(Revision tracking records)

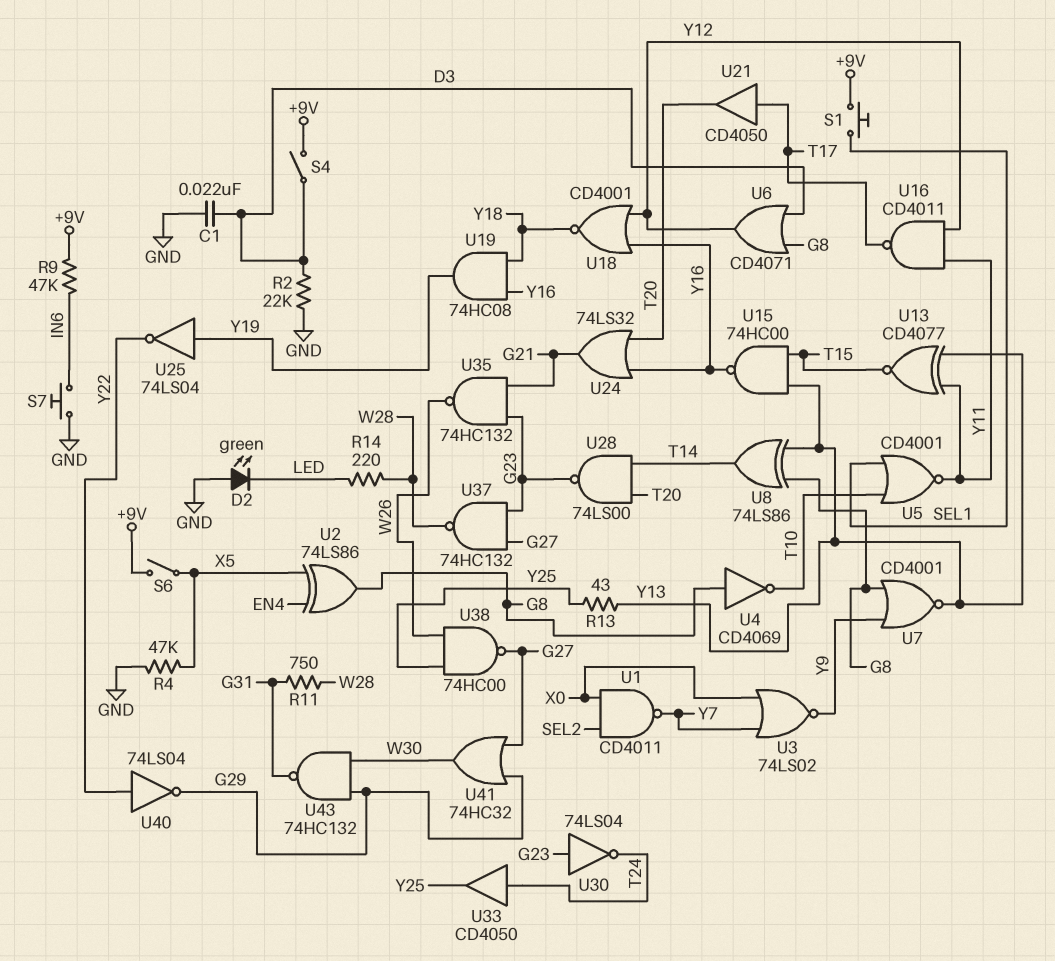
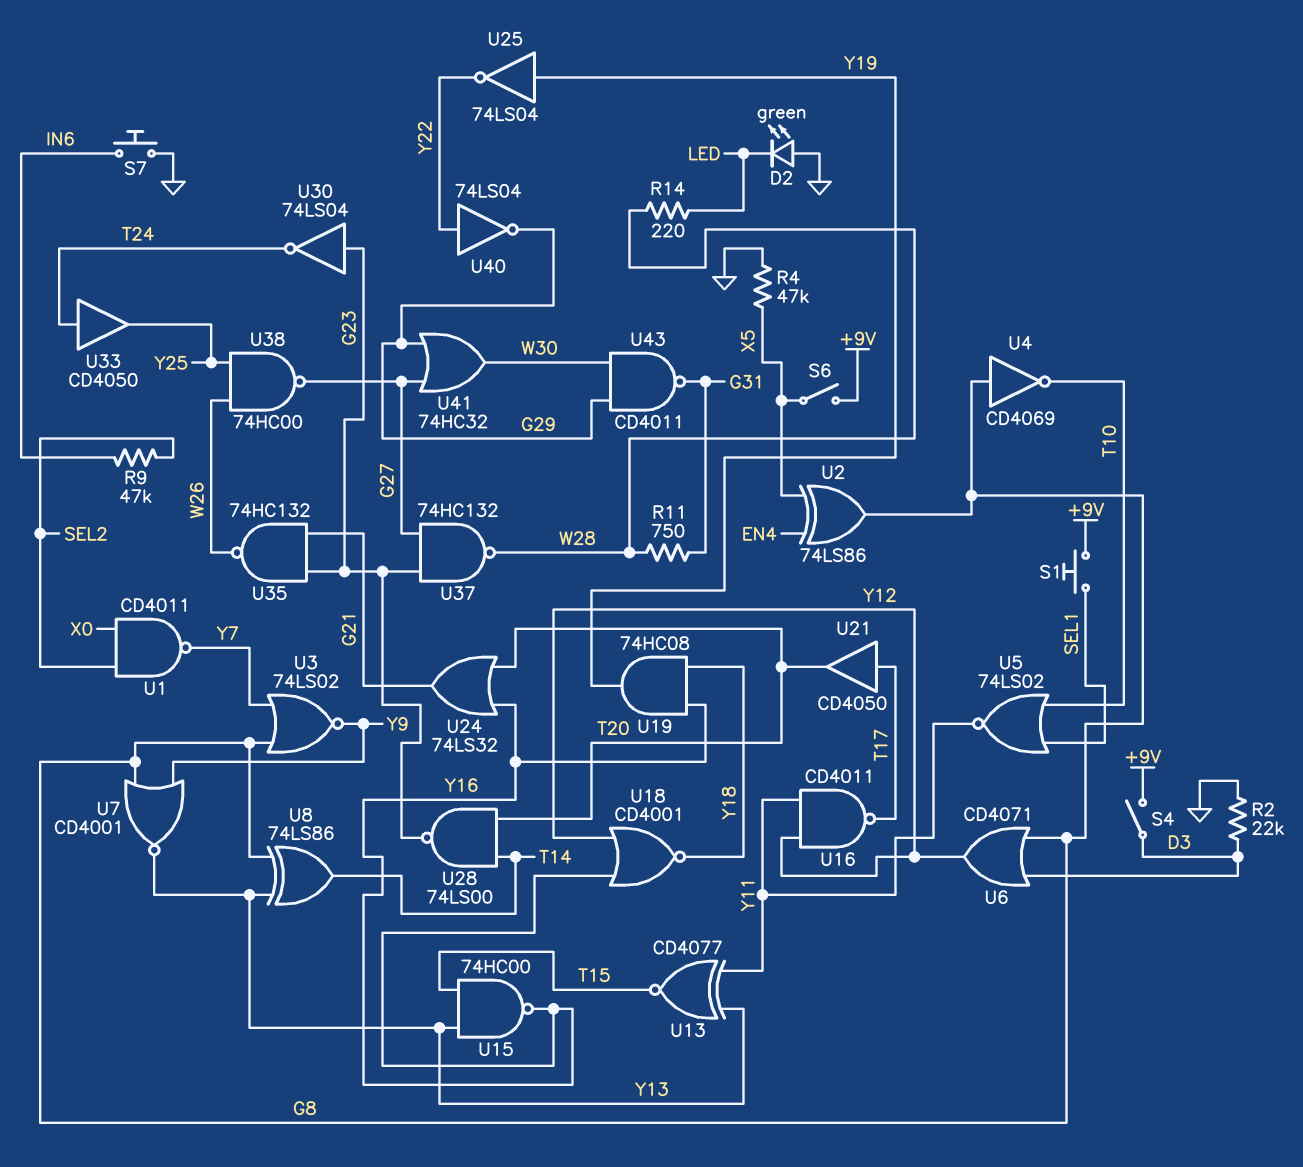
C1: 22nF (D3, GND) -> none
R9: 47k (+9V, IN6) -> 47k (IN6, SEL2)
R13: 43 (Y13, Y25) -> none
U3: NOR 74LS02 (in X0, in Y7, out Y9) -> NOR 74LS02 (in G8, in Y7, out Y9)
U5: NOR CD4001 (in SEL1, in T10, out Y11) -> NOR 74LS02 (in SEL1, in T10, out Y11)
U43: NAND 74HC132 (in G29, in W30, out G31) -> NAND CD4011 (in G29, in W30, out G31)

Task goal
Each record should be printed exactly as it appears, leaving the pictures out.

Exercise result
C1: 22nF (D3, GND) -> none
R9: 47k (+9V, IN6) -> 47k (IN6, SEL2)
R13: 43 (Y13, Y25) -> none
U3: NOR 74LS02 (in X0, in Y7, out Y9) -> NOR 74LS02 (in G8, in Y7, out Y9)
U5: NOR CD4001 (in SEL1, in T10, out Y11) -> NOR 74LS02 (in SEL1, in T10, out Y11)
U43: NAND 74HC132 (in G29, in W30, out G31) -> NAND CD4011 (in G29, in W30, out G31)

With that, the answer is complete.